◆ Activity: An exact restatement of the data is required, with the images omitted.

*** Begin section ***

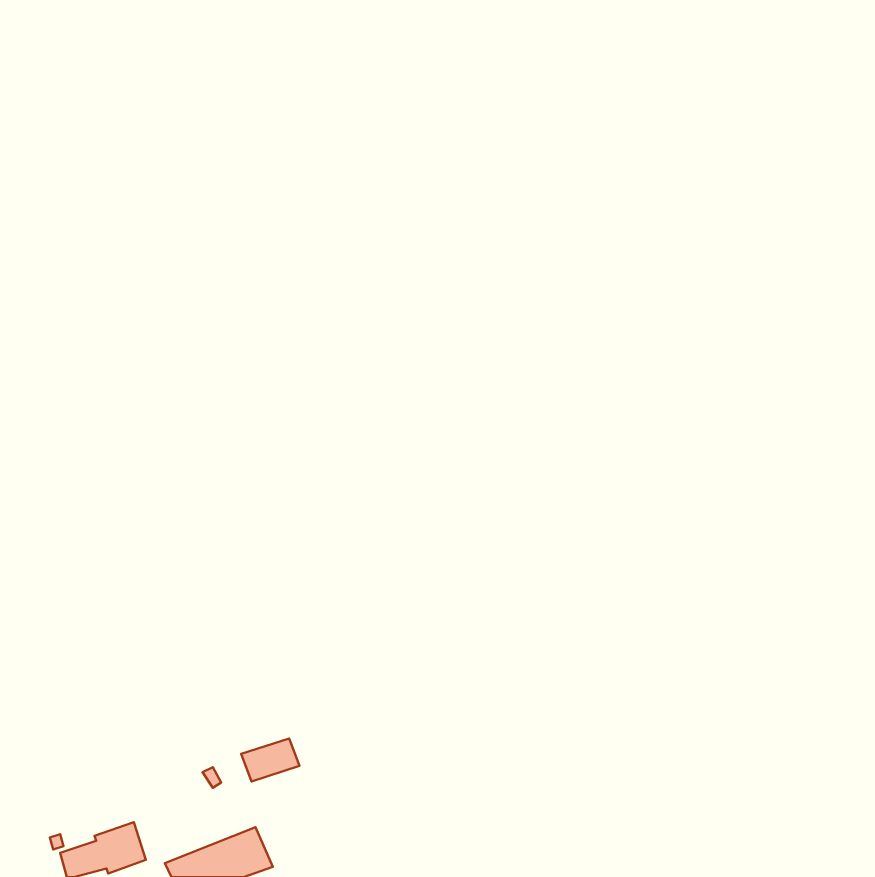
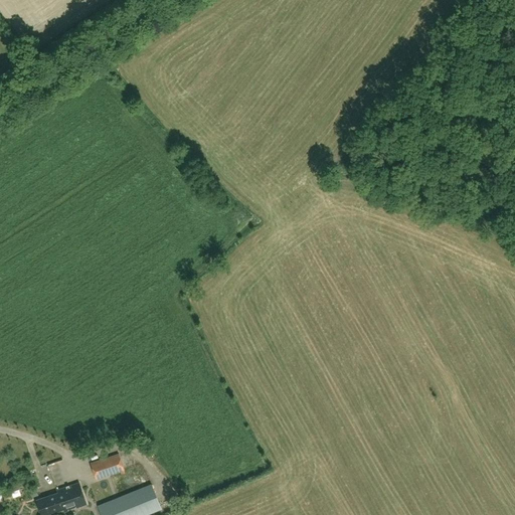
building: [241,739,299,781] -> [89,454,123,479]

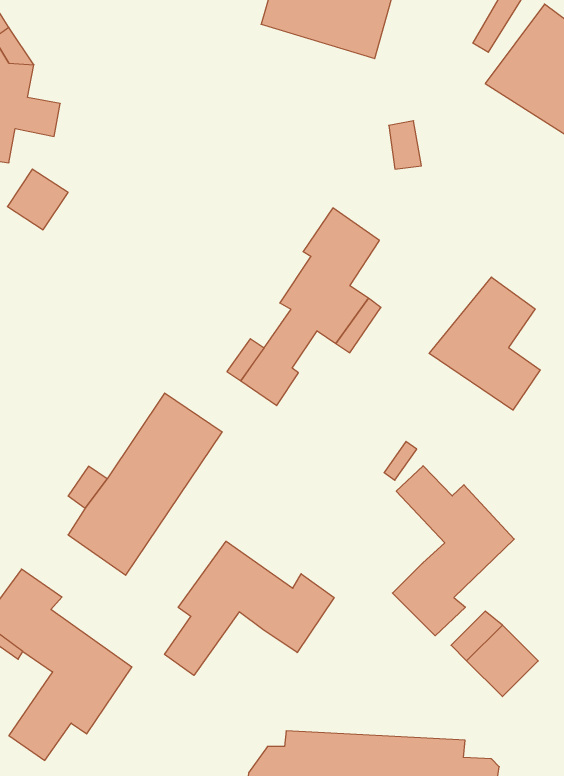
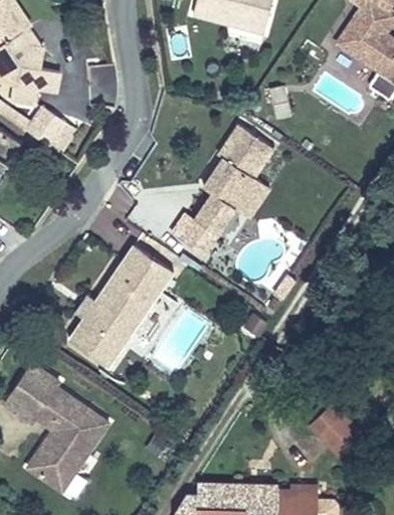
building: [429,277,540,410] -> none
building: [392,466,514,636] -> none
building: [165,541,334,675] -> none

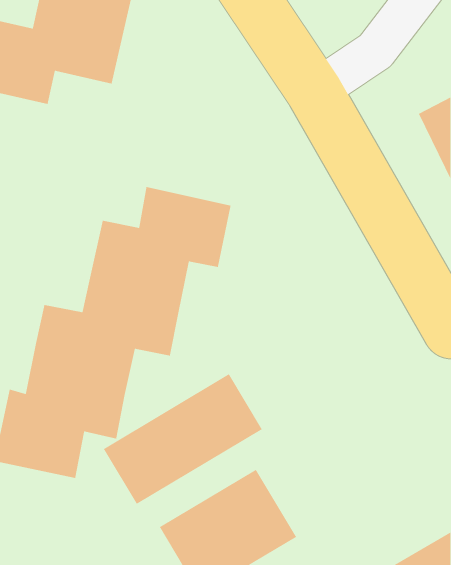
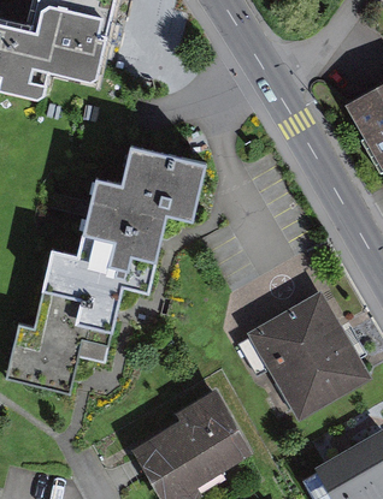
building: none -> [253,304,363,420]
building: [103,373,263,505] -> none

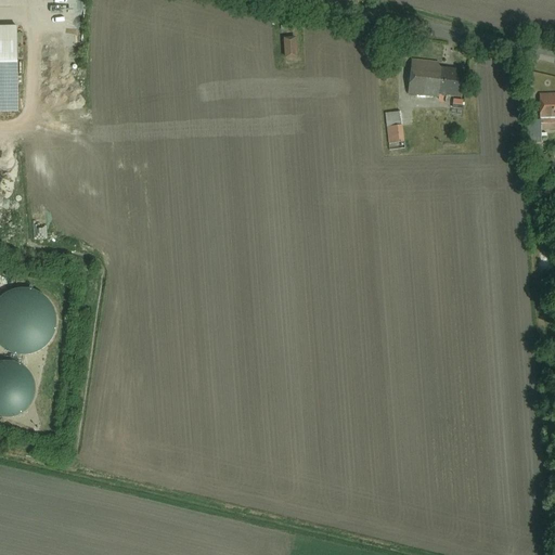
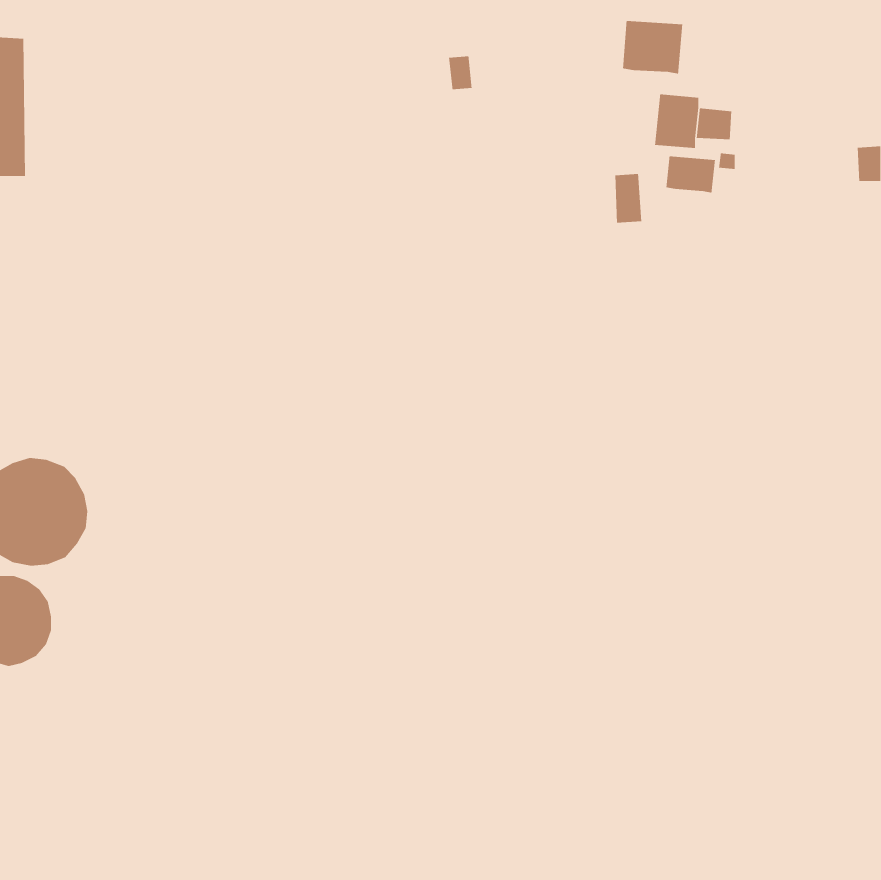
building: none -> [622,20,683,74]
building: none -> [666,155,716,193]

*** End section ***

◆ Solution for this task:
building: [241,739,299,781] -> [89,454,123,479]

building: [429,277,540,410] -> none
building: [392,466,514,636] -> none
building: [165,541,334,675] -> none

building: none -> [253,304,363,420]
building: [103,373,263,505] -> none

building: none -> [622,20,683,74]
building: none -> [666,155,716,193]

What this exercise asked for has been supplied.